#### [INSTRUCTIONS TO FOLLOW]
Word for word, repeat each record that follows.

#### [INPUT]
* * * *

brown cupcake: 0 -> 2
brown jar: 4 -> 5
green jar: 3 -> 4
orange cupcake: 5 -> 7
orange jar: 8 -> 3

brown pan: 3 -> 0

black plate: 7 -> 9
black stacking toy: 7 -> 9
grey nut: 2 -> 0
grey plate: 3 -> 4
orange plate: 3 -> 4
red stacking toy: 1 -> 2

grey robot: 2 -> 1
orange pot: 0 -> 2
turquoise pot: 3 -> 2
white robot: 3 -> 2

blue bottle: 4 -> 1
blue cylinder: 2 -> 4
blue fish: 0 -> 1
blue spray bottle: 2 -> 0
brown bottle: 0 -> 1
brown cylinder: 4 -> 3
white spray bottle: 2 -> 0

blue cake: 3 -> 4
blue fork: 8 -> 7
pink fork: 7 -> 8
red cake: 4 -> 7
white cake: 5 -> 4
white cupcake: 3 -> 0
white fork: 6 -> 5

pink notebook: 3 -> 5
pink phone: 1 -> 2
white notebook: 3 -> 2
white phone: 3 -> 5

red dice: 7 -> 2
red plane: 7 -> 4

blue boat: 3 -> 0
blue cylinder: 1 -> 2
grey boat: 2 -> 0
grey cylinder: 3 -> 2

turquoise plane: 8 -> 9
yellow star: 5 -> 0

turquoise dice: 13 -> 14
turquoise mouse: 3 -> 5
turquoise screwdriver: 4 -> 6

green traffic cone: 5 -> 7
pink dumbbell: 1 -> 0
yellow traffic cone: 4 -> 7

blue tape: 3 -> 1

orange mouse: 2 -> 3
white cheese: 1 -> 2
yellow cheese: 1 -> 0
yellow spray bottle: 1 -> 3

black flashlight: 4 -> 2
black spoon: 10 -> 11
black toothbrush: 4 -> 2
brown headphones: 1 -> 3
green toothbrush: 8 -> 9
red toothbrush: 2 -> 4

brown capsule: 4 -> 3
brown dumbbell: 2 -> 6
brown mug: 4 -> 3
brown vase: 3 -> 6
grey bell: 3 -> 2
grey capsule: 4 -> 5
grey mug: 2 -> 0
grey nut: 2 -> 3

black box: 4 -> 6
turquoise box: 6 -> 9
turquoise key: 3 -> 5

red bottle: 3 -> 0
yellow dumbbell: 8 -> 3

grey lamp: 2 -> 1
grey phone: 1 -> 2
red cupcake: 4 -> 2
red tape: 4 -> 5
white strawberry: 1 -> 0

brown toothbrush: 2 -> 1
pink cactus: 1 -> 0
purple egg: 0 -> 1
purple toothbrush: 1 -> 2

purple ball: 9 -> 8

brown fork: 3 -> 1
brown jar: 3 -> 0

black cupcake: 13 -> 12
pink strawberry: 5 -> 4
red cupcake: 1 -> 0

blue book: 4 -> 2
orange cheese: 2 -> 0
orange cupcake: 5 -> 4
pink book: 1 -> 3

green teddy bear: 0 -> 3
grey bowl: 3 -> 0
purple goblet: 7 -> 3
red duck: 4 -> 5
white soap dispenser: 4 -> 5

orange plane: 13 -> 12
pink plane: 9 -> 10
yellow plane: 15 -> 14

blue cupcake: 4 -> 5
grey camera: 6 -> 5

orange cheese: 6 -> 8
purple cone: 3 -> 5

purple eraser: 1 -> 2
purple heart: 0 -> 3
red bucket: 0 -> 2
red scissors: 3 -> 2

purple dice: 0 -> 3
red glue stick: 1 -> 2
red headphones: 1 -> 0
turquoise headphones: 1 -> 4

* * * *

#### [COMPLETED EXERCISE]
brown cupcake: 0 -> 2
brown jar: 4 -> 5
green jar: 3 -> 4
orange cupcake: 5 -> 7
orange jar: 8 -> 3

brown pan: 3 -> 0

black plate: 7 -> 9
black stacking toy: 7 -> 9
grey nut: 2 -> 0
grey plate: 3 -> 4
orange plate: 3 -> 4
red stacking toy: 1 -> 2

grey robot: 2 -> 1
orange pot: 0 -> 2
turquoise pot: 3 -> 2
white robot: 3 -> 2

blue bottle: 4 -> 1
blue cylinder: 2 -> 4
blue fish: 0 -> 1
blue spray bottle: 2 -> 0
brown bottle: 0 -> 1
brown cylinder: 4 -> 3
white spray bottle: 2 -> 0

blue cake: 3 -> 4
blue fork: 8 -> 7
pink fork: 7 -> 8
red cake: 4 -> 7
white cake: 5 -> 4
white cupcake: 3 -> 0
white fork: 6 -> 5

pink notebook: 3 -> 5
pink phone: 1 -> 2
white notebook: 3 -> 2
white phone: 3 -> 5

red dice: 7 -> 2
red plane: 7 -> 4

blue boat: 3 -> 0
blue cylinder: 1 -> 2
grey boat: 2 -> 0
grey cylinder: 3 -> 2

turquoise plane: 8 -> 9
yellow star: 5 -> 0

turquoise dice: 13 -> 14
turquoise mouse: 3 -> 5
turquoise screwdriver: 4 -> 6

green traffic cone: 5 -> 7
pink dumbbell: 1 -> 0
yellow traffic cone: 4 -> 7

blue tape: 3 -> 1

orange mouse: 2 -> 3
white cheese: 1 -> 2
yellow cheese: 1 -> 0
yellow spray bottle: 1 -> 3

black flashlight: 4 -> 2
black spoon: 10 -> 11
black toothbrush: 4 -> 2
brown headphones: 1 -> 3
green toothbrush: 8 -> 9
red toothbrush: 2 -> 4

brown capsule: 4 -> 3
brown dumbbell: 2 -> 6
brown mug: 4 -> 3
brown vase: 3 -> 6
grey bell: 3 -> 2
grey capsule: 4 -> 5
grey mug: 2 -> 0
grey nut: 2 -> 3

black box: 4 -> 6
turquoise box: 6 -> 9
turquoise key: 3 -> 5

red bottle: 3 -> 0
yellow dumbbell: 8 -> 3

grey lamp: 2 -> 1
grey phone: 1 -> 2
red cupcake: 4 -> 2
red tape: 4 -> 5
white strawberry: 1 -> 0

brown toothbrush: 2 -> 1
pink cactus: 1 -> 0
purple egg: 0 -> 1
purple toothbrush: 1 -> 2

purple ball: 9 -> 8

brown fork: 3 -> 1
brown jar: 3 -> 0

black cupcake: 13 -> 12
pink strawberry: 5 -> 4
red cupcake: 1 -> 0

blue book: 4 -> 2
orange cheese: 2 -> 0
orange cupcake: 5 -> 4
pink book: 1 -> 3

green teddy bear: 0 -> 3
grey bowl: 3 -> 0
purple goblet: 7 -> 3
red duck: 4 -> 5
white soap dispenser: 4 -> 5

orange plane: 13 -> 12
pink plane: 9 -> 10
yellow plane: 15 -> 14

blue cupcake: 4 -> 5
grey camera: 6 -> 5

orange cheese: 6 -> 8
purple cone: 3 -> 5

purple eraser: 1 -> 2
purple heart: 0 -> 3
red bucket: 0 -> 2
red scissors: 3 -> 2

purple dice: 0 -> 3
red glue stick: 1 -> 2
red headphones: 1 -> 0
turquoise headphones: 1 -> 4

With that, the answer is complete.